- What is needed:
Below is a listing to write out in full, exactly as given, without its pictures.

- The data:
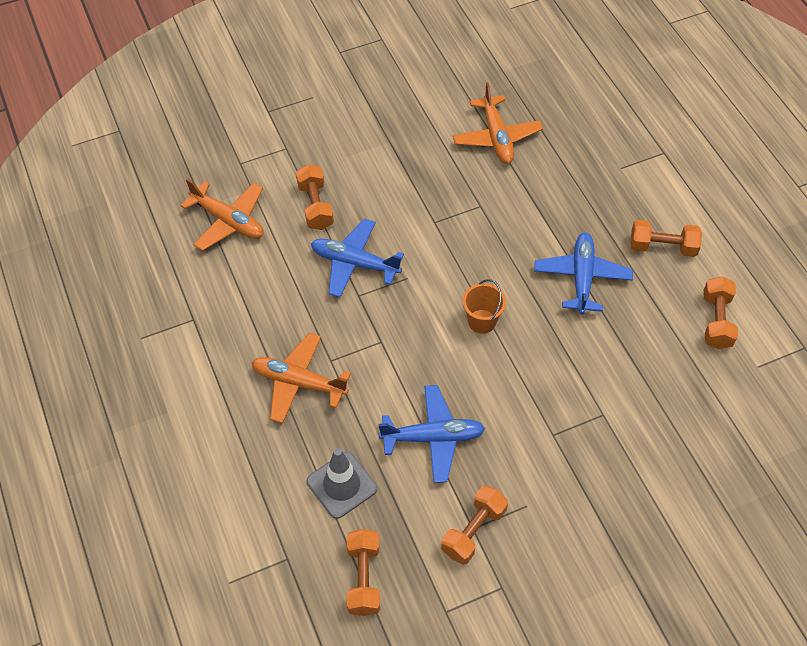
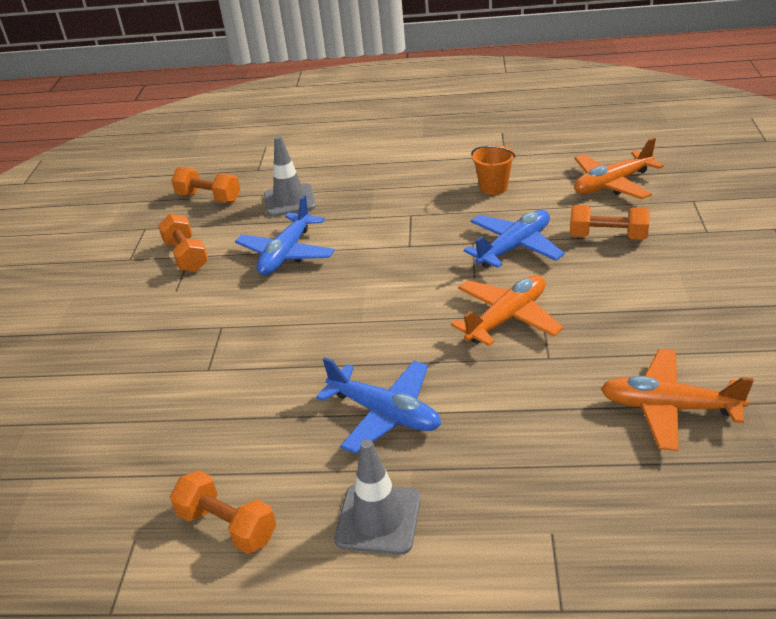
camera: 120 degrees right, 20 degrees down
orange plane [251,333,351,423] -> orange plane moved to [451,275,563,346]
orange bucket [463,279,506,334] -> orange bucket moved to [471,145,516,195]
orange dumbbell [630,220,702,257] -> grey traffic cone [334,439,421,555]

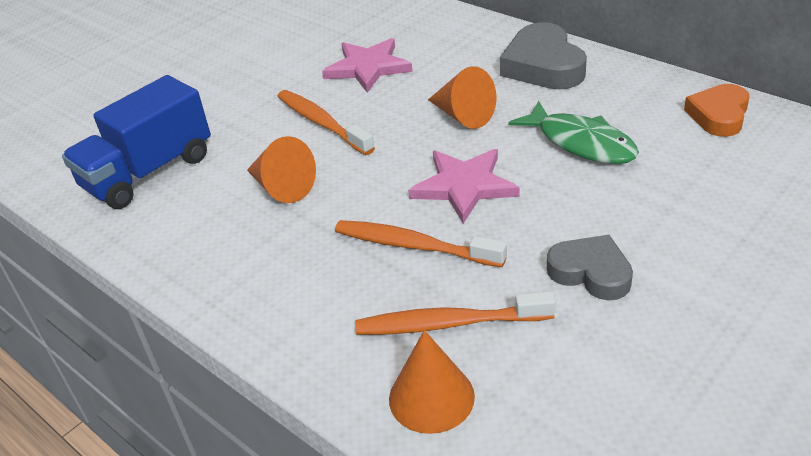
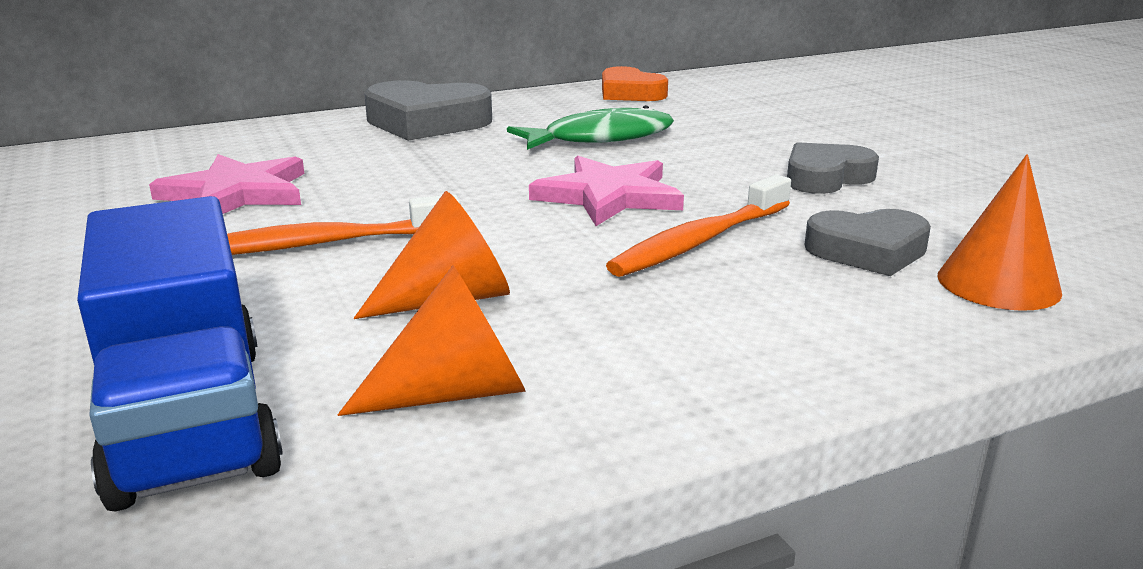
camera: 70 degrees left, 15 degrees down
orange toothbrush [355,291,556,335] -> grey heart [804,209,931,276]
orange cone [428,66,496,129] -> orange cone moved to [337,265,526,416]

- Exercise response:
camera: 120 degrees right, 20 degrees down
orange plane [251,333,351,423] -> orange plane moved to [451,275,563,346]
orange bucket [463,279,506,334] -> orange bucket moved to [471,145,516,195]
orange dumbbell [630,220,702,257] -> grey traffic cone [334,439,421,555]

camera: 70 degrees left, 15 degrees down
orange toothbrush [355,291,556,335] -> grey heart [804,209,931,276]
orange cone [428,66,496,129] -> orange cone moved to [337,265,526,416]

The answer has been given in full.